Material provided >>
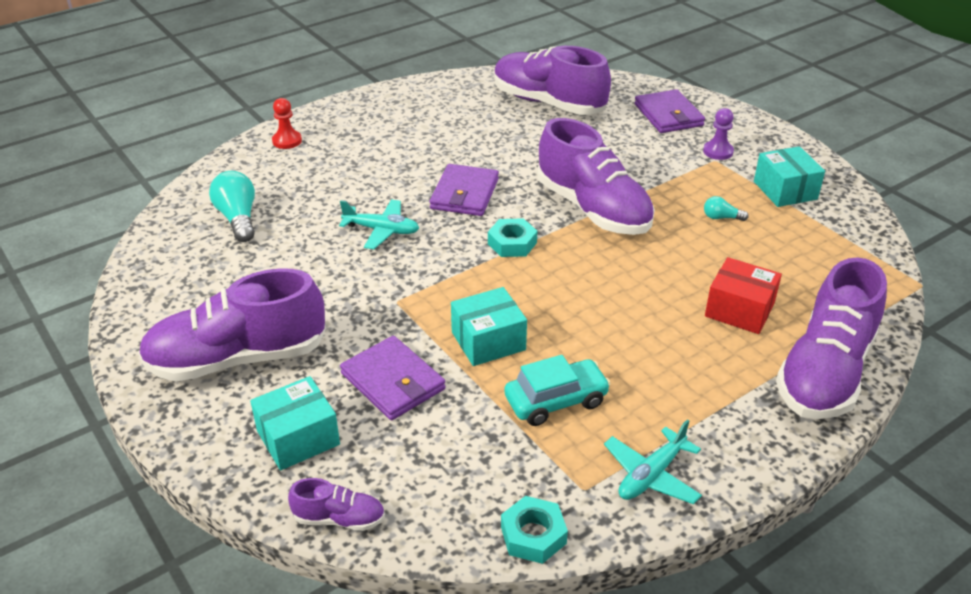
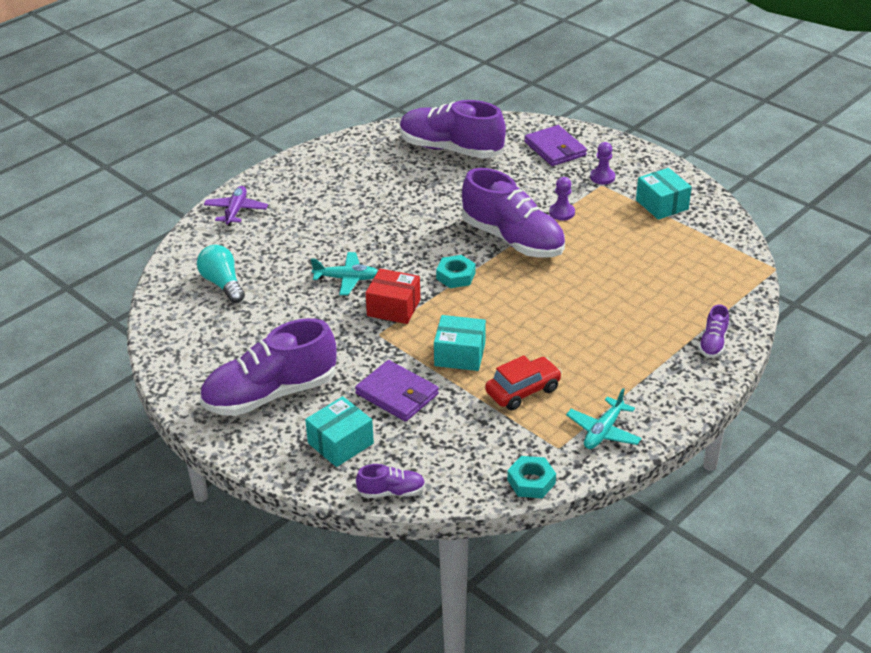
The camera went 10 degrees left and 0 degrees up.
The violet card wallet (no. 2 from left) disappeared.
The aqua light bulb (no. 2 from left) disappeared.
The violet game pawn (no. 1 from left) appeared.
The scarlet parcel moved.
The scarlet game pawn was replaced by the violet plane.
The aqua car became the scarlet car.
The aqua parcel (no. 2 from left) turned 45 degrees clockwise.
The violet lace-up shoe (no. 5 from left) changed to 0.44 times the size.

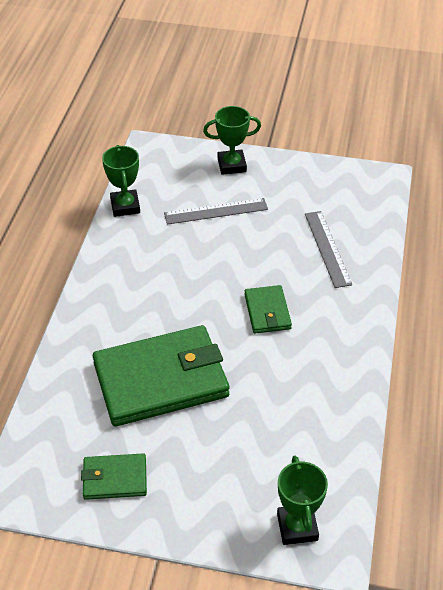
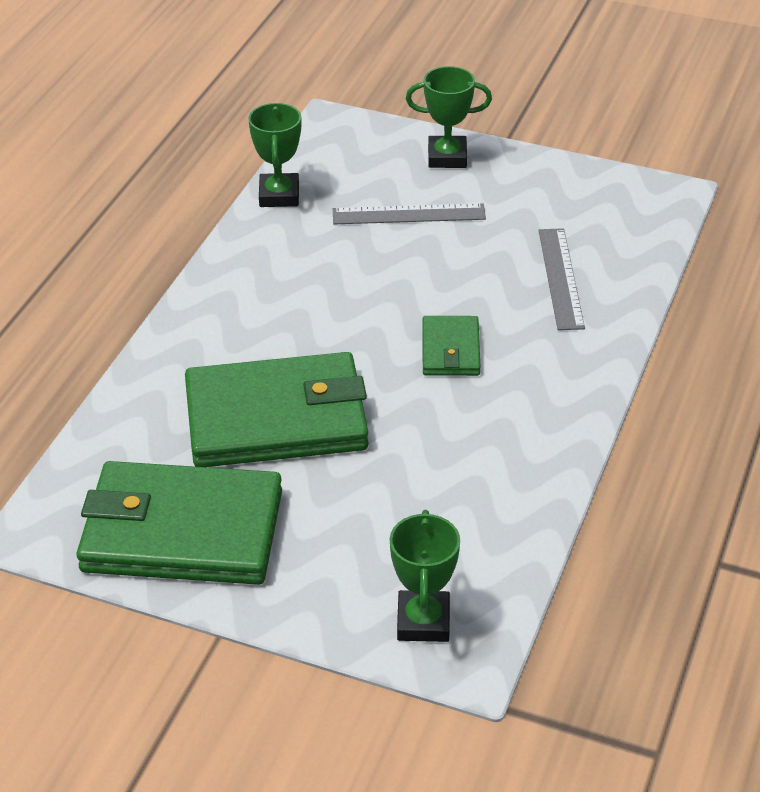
The camera went 10 degrees right and 5 degrees down.
The emerald card wallet (no. 1 from left) changed to 2.08 times the size.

Problem statement >>
With the images removed, give back every entry exactly as shown.

Response >>
The camera went 10 degrees left and 0 degrees up.
The violet card wallet (no. 2 from left) disappeared.
The aqua light bulb (no. 2 from left) disappeared.
The violet game pawn (no. 1 from left) appeared.
The scarlet parcel moved.
The scarlet game pawn was replaced by the violet plane.
The aqua car became the scarlet car.
The aqua parcel (no. 2 from left) turned 45 degrees clockwise.
The violet lace-up shoe (no. 5 from left) changed to 0.44 times the size.

The camera went 10 degrees right and 5 degrees down.
The emerald card wallet (no. 1 from left) changed to 2.08 times the size.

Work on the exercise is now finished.